[Source data]
════════════════

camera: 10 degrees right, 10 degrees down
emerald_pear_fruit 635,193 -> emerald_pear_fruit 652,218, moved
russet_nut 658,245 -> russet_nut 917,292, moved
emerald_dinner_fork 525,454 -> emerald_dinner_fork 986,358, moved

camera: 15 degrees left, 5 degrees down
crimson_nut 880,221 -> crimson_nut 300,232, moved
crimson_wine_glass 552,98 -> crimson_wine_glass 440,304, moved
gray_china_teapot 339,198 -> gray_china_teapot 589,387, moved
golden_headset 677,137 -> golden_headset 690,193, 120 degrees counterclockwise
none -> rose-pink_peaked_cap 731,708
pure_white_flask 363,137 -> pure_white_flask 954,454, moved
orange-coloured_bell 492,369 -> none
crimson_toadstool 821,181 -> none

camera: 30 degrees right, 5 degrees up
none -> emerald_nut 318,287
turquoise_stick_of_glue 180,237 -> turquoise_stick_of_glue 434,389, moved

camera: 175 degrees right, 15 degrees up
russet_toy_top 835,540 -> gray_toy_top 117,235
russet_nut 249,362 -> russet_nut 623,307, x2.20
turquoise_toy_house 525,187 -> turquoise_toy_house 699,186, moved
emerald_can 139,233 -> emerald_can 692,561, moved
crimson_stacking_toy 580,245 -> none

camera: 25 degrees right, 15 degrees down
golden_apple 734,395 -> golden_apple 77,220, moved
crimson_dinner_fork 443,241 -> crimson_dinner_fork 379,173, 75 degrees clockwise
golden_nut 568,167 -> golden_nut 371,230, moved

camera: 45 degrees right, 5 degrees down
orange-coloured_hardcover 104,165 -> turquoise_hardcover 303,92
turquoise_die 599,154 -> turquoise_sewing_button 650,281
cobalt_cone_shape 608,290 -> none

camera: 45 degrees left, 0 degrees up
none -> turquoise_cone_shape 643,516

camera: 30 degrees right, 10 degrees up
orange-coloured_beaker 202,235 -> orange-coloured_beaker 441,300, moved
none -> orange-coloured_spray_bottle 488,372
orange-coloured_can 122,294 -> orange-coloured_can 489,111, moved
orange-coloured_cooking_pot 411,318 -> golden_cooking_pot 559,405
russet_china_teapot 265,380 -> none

════════════════

# REQUIRED ACTION:
What you give back should match the entries above exactly.

# EXERCISE ANSWER:
camera: 10 degrees right, 10 degrees down
emerald_pear_fruit 635,193 -> emerald_pear_fruit 652,218, moved
russet_nut 658,245 -> russet_nut 917,292, moved
emerald_dinner_fork 525,454 -> emerald_dinner_fork 986,358, moved

camera: 15 degrees left, 5 degrees down
crimson_nut 880,221 -> crimson_nut 300,232, moved
crimson_wine_glass 552,98 -> crimson_wine_glass 440,304, moved
gray_china_teapot 339,198 -> gray_china_teapot 589,387, moved
golden_headset 677,137 -> golden_headset 690,193, 120 degrees counterclockwise
none -> rose-pink_peaked_cap 731,708
pure_white_flask 363,137 -> pure_white_flask 954,454, moved
orange-coloured_bell 492,369 -> none
crimson_toadstool 821,181 -> none

camera: 30 degrees right, 5 degrees up
none -> emerald_nut 318,287
turquoise_stick_of_glue 180,237 -> turquoise_stick_of_glue 434,389, moved

camera: 175 degrees right, 15 degrees up
russet_toy_top 835,540 -> gray_toy_top 117,235
russet_nut 249,362 -> russet_nut 623,307, x2.20
turquoise_toy_house 525,187 -> turquoise_toy_house 699,186, moved
emerald_can 139,233 -> emerald_can 692,561, moved
crimson_stacking_toy 580,245 -> none

camera: 25 degrees right, 15 degrees down
golden_apple 734,395 -> golden_apple 77,220, moved
crimson_dinner_fork 443,241 -> crimson_dinner_fork 379,173, 75 degrees clockwise
golden_nut 568,167 -> golden_nut 371,230, moved

camera: 45 degrees right, 5 degrees down
orange-coloured_hardcover 104,165 -> turquoise_hardcover 303,92
turquoise_die 599,154 -> turquoise_sewing_button 650,281
cobalt_cone_shape 608,290 -> none

camera: 45 degrees left, 0 degrees up
none -> turquoise_cone_shape 643,516

camera: 30 degrees right, 10 degrees up
orange-coloured_beaker 202,235 -> orange-coloured_beaker 441,300, moved
none -> orange-coloured_spray_bottle 488,372
orange-coloured_can 122,294 -> orange-coloured_can 489,111, moved
orange-coloured_cooking_pot 411,318 -> golden_cooking_pot 559,405
russet_china_teapot 265,380 -> none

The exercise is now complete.